DATASET RECORDS
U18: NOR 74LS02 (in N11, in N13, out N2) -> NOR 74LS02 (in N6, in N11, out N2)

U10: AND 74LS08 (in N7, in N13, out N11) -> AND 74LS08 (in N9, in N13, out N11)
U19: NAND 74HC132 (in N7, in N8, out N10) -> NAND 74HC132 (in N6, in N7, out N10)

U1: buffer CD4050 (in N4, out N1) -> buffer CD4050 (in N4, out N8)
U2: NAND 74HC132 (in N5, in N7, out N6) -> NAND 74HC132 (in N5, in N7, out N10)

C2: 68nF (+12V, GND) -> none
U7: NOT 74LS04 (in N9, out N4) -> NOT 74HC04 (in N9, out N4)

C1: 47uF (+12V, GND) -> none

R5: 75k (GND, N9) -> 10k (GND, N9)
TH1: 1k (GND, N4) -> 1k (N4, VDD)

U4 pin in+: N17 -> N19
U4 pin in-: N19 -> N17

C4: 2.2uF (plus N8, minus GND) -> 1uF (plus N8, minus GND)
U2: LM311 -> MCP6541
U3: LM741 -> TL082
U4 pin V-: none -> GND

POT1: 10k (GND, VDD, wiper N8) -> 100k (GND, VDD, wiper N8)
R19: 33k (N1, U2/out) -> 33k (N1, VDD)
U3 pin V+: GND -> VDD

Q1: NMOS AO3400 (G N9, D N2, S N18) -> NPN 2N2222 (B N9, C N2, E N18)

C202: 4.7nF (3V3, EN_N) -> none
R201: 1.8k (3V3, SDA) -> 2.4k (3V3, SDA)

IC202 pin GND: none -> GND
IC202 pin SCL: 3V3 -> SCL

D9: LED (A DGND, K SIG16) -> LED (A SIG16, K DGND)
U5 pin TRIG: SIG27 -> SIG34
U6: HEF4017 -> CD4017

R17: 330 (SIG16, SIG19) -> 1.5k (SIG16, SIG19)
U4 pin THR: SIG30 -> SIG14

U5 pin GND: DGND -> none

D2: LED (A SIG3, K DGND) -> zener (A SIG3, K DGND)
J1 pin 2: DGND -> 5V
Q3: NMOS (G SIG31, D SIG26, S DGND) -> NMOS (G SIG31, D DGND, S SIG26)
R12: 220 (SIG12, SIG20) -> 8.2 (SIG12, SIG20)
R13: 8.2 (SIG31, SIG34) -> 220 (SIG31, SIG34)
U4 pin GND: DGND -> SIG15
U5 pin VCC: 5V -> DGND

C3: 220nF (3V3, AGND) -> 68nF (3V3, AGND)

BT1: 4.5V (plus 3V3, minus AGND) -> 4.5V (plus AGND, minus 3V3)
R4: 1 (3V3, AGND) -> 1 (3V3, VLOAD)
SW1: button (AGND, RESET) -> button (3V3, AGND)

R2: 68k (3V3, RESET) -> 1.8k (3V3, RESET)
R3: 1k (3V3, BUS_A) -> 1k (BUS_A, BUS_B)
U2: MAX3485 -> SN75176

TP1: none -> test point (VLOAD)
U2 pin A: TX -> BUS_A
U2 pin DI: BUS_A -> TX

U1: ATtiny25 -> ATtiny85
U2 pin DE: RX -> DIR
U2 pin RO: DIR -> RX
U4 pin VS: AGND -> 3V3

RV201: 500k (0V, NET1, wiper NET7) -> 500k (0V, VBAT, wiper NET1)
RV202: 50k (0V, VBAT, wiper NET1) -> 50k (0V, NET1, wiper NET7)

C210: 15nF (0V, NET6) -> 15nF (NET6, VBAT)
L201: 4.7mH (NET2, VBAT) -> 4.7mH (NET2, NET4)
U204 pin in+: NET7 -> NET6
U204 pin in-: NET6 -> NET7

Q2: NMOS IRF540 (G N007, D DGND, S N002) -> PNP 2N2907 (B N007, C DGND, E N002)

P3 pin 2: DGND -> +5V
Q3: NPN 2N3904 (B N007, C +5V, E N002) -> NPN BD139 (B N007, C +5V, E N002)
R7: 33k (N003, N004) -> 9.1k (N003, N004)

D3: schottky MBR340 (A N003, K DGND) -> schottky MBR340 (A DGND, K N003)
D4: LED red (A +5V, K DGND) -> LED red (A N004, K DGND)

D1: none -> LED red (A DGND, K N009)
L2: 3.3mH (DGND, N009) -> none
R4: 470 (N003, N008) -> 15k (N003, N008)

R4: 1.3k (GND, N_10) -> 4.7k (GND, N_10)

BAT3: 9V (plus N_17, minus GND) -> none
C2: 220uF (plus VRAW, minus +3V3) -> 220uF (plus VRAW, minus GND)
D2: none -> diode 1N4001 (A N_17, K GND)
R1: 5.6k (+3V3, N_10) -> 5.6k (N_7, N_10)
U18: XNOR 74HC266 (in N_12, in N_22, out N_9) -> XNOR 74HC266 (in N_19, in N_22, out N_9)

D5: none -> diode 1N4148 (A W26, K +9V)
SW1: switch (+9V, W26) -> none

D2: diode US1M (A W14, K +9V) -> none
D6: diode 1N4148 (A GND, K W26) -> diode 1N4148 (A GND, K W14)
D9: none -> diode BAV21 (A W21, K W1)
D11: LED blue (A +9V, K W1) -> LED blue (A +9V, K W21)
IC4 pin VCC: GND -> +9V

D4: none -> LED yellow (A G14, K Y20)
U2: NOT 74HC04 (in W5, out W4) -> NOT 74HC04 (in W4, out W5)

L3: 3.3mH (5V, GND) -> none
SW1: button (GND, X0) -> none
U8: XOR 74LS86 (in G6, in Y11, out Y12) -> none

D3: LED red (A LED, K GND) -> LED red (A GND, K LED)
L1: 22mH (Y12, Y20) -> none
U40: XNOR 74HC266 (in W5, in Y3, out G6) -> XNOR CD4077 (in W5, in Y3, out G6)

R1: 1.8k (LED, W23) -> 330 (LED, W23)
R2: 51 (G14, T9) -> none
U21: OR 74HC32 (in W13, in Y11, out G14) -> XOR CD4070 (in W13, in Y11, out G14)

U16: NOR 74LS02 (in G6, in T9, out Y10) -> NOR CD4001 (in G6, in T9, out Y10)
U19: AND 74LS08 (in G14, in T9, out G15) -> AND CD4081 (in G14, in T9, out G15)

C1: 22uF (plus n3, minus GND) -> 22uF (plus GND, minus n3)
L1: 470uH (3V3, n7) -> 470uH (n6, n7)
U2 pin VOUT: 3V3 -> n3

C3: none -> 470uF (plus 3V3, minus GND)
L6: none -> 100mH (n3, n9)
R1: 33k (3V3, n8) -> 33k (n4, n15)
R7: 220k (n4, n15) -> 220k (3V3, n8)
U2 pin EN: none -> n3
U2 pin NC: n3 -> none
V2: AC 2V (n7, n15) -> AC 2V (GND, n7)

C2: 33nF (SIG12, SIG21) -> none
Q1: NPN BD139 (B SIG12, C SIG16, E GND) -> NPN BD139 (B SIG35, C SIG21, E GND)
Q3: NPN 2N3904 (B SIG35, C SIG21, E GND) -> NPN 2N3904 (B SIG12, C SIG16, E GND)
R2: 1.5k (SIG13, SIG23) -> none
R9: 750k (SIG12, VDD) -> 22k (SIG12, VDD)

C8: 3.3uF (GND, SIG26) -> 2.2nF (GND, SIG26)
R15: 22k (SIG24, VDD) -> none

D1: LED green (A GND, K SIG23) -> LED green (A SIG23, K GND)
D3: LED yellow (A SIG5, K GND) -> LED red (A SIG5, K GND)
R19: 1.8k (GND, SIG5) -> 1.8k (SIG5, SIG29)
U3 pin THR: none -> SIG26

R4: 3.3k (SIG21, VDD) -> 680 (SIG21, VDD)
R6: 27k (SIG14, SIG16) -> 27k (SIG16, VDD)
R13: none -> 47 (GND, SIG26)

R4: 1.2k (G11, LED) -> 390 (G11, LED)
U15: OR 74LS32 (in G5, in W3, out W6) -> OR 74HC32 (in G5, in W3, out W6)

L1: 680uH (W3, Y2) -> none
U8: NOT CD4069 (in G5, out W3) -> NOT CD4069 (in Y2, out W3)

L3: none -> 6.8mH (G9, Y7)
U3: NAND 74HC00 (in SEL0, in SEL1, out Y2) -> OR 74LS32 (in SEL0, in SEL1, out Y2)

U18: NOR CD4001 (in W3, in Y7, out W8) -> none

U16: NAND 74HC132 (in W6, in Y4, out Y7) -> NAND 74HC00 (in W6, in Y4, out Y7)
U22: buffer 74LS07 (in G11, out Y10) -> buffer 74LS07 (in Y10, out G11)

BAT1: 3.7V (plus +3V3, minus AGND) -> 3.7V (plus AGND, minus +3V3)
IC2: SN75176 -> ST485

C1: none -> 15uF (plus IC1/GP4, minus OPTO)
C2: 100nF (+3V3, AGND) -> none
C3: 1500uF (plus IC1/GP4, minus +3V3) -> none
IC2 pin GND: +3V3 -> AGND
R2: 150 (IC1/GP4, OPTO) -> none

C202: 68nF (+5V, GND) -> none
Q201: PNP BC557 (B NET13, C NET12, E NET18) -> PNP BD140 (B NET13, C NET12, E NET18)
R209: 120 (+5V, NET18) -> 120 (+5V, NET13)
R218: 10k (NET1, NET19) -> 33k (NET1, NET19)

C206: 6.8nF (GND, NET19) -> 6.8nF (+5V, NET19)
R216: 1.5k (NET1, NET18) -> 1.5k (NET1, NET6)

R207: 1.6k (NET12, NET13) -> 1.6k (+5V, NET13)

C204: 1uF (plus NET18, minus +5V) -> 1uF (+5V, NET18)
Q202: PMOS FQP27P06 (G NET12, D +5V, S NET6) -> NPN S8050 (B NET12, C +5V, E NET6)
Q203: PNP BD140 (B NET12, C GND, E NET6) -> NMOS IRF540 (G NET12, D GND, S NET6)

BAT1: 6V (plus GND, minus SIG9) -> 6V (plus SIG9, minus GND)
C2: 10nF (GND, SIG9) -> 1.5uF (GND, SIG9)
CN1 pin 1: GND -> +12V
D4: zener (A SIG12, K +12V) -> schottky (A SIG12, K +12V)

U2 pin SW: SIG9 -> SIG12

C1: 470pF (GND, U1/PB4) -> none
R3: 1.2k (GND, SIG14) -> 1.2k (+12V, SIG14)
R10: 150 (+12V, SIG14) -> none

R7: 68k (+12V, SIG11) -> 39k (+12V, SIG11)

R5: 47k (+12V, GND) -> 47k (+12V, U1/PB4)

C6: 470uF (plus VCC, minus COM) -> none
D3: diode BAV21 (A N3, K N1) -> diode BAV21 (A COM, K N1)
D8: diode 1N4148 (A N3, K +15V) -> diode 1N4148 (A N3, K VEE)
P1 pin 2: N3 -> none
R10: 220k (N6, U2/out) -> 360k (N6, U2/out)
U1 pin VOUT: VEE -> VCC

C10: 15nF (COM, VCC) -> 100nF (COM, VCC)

EXERCISE AIM
Find how many lines in the material above contain "zener", and answer with that number only.

RESULT BELOW
2